» Problem requirements: For each line of the data below, copy it if it holds the word "zener".

» Dataset content:
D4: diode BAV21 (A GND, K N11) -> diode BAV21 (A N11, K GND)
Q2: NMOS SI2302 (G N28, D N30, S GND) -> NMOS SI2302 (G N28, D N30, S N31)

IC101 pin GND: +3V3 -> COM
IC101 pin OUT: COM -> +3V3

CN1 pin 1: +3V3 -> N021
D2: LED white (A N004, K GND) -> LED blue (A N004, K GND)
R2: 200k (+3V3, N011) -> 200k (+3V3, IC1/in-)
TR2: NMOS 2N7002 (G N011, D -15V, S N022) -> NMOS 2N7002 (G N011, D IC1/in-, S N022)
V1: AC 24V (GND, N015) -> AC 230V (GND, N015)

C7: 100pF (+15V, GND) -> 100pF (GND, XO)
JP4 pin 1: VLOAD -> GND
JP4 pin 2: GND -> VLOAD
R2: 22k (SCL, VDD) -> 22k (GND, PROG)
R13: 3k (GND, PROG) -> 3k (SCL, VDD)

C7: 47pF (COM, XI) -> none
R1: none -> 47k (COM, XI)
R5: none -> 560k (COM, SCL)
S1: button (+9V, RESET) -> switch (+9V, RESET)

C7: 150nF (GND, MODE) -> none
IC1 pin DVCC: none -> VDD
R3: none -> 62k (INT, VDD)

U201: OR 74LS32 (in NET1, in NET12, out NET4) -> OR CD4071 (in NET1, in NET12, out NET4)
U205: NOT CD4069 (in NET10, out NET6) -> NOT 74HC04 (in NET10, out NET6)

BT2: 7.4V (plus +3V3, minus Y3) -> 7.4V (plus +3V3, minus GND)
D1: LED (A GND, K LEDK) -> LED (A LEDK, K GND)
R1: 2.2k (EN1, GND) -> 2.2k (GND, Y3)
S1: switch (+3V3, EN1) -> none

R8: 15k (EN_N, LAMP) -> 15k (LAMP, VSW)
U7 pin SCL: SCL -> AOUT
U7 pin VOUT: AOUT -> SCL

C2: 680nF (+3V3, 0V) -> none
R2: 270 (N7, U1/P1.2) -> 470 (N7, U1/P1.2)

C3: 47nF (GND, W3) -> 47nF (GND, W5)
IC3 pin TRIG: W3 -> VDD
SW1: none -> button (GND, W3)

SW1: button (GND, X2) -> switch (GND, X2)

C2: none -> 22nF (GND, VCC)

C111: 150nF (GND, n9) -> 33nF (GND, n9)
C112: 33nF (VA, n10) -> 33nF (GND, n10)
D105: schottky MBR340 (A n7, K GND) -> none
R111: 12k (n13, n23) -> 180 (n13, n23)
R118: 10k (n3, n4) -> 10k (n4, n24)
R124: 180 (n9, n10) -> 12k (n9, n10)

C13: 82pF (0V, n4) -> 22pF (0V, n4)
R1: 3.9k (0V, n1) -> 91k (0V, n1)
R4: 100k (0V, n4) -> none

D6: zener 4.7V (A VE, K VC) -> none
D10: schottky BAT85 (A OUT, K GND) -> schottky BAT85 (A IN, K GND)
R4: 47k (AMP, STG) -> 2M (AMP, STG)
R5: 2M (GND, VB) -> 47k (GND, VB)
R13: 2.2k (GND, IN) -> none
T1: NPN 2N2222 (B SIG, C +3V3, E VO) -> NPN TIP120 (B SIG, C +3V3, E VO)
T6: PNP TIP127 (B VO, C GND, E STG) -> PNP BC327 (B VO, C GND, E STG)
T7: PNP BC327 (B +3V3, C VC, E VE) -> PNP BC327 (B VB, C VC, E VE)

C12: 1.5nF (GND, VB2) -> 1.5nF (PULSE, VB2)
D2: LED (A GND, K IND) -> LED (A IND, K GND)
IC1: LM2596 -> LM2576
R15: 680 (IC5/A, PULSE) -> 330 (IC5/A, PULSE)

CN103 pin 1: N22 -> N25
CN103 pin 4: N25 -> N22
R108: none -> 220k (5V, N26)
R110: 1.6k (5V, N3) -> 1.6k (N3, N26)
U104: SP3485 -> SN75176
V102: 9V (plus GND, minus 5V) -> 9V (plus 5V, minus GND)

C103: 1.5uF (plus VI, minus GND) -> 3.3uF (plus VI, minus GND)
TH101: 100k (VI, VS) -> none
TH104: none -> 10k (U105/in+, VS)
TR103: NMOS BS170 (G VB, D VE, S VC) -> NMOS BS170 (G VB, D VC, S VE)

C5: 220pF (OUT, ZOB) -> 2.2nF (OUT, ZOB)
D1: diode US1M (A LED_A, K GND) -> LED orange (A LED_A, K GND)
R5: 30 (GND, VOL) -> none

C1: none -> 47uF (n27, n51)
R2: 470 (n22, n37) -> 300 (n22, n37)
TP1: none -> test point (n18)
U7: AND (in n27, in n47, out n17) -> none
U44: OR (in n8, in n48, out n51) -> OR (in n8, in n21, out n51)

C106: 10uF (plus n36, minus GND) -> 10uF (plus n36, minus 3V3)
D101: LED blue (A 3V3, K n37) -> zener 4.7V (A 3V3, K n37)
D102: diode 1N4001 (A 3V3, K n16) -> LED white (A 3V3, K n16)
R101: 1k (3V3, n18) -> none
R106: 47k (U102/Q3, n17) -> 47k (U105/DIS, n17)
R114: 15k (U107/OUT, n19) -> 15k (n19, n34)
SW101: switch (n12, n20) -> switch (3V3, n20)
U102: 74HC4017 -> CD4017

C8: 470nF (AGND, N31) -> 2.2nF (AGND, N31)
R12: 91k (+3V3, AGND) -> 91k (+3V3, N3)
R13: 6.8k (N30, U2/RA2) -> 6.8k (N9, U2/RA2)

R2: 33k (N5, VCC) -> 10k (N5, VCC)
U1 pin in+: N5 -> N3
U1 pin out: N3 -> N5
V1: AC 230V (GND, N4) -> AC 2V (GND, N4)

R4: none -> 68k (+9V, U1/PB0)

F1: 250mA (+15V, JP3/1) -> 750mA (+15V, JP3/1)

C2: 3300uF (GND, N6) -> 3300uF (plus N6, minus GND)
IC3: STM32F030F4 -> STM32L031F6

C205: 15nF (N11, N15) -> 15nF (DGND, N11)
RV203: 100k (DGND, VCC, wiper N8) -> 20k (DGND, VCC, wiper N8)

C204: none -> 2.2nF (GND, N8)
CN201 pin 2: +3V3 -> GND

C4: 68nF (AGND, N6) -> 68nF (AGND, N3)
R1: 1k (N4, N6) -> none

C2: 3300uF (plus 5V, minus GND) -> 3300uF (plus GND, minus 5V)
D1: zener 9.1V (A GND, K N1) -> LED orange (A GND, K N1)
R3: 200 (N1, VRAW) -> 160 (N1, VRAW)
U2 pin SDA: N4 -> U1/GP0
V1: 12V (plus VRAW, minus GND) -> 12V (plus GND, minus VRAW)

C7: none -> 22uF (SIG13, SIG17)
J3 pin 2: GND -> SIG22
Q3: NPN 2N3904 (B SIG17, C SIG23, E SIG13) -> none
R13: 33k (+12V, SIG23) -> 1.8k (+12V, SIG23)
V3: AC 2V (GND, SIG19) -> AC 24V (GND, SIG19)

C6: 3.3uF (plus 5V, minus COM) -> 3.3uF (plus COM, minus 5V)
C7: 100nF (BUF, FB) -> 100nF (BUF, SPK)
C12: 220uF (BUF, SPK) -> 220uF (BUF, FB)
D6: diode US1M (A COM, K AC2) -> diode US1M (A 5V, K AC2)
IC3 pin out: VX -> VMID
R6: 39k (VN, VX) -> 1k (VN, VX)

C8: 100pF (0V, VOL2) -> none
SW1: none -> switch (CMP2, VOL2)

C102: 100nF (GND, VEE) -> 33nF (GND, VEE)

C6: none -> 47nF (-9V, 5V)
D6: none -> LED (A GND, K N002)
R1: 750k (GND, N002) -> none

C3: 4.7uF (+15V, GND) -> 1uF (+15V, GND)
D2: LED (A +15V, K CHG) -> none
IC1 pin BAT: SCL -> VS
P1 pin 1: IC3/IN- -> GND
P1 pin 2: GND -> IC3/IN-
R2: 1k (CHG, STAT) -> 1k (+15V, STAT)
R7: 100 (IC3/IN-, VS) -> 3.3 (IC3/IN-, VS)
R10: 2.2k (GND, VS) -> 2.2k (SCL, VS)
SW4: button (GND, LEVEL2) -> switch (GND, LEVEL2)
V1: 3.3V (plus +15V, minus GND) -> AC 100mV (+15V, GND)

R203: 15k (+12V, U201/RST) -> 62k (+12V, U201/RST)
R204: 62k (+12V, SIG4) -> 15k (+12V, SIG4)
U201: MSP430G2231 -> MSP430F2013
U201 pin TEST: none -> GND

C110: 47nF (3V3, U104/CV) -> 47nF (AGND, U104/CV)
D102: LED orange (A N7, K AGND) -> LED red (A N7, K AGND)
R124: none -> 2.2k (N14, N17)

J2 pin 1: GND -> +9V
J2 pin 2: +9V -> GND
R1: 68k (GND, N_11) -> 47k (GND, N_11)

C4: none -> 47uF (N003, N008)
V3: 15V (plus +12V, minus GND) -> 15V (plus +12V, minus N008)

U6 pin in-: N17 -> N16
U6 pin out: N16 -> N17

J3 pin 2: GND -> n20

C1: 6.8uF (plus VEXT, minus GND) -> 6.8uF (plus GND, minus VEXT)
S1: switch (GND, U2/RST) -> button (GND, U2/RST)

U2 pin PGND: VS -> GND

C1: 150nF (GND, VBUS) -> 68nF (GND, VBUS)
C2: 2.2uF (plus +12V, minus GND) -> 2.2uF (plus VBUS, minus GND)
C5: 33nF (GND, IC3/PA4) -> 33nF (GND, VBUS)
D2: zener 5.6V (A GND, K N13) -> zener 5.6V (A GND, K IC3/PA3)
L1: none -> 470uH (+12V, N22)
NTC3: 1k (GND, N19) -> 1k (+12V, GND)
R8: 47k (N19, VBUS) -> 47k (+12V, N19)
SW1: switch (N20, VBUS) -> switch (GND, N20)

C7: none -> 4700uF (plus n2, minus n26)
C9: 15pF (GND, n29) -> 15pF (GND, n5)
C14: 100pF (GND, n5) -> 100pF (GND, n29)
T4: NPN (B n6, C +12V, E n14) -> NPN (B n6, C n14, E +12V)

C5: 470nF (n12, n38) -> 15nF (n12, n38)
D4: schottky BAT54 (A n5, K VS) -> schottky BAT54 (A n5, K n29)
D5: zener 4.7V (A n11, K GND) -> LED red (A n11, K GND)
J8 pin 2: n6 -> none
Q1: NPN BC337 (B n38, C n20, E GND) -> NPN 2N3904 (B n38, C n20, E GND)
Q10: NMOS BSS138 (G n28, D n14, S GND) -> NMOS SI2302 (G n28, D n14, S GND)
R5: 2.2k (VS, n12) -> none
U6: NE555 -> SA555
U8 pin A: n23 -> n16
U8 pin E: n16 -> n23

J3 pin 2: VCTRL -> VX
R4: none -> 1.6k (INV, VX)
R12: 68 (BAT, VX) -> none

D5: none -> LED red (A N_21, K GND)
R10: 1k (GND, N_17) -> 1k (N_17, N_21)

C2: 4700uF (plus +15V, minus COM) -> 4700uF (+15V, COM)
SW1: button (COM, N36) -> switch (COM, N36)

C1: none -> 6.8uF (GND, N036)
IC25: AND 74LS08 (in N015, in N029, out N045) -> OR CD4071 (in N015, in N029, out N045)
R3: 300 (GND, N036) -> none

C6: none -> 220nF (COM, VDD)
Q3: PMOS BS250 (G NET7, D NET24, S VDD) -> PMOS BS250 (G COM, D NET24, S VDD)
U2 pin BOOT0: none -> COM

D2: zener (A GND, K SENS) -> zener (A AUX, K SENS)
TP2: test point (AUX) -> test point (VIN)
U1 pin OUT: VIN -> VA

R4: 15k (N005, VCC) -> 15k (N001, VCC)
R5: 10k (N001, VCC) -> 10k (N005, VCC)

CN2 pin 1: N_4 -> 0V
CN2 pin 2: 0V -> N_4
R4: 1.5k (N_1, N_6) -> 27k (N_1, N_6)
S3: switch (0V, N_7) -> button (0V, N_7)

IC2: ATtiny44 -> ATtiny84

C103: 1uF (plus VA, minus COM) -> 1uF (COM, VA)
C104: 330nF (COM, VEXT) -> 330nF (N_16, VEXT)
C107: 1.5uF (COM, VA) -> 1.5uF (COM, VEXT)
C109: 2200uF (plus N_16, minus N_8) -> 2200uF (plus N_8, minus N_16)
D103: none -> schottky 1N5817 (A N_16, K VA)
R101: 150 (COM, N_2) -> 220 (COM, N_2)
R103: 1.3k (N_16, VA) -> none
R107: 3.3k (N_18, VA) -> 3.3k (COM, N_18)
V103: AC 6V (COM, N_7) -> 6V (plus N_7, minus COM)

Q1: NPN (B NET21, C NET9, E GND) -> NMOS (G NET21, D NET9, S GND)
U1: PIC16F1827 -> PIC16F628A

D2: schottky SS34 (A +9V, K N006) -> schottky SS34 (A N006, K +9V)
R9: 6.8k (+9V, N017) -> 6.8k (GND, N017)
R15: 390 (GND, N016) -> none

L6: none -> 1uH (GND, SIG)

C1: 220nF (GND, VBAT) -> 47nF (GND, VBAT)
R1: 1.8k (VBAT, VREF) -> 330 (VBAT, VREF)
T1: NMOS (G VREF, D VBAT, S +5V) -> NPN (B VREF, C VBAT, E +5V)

» Completed exercise:
D6: zener 4.7V (A VE, K VC) -> none
D101: LED blue (A 3V3, K n37) -> zener 4.7V (A 3V3, K n37)
D1: zener 9.1V (A GND, K N1) -> LED orange (A GND, K N1)
D2: zener 5.6V (A GND, K N13) -> zener 5.6V (A GND, K IC3/PA3)
D5: zener 4.7V (A n11, K GND) -> LED red (A n11, K GND)
D2: zener (A GND, K SENS) -> zener (A AUX, K SENS)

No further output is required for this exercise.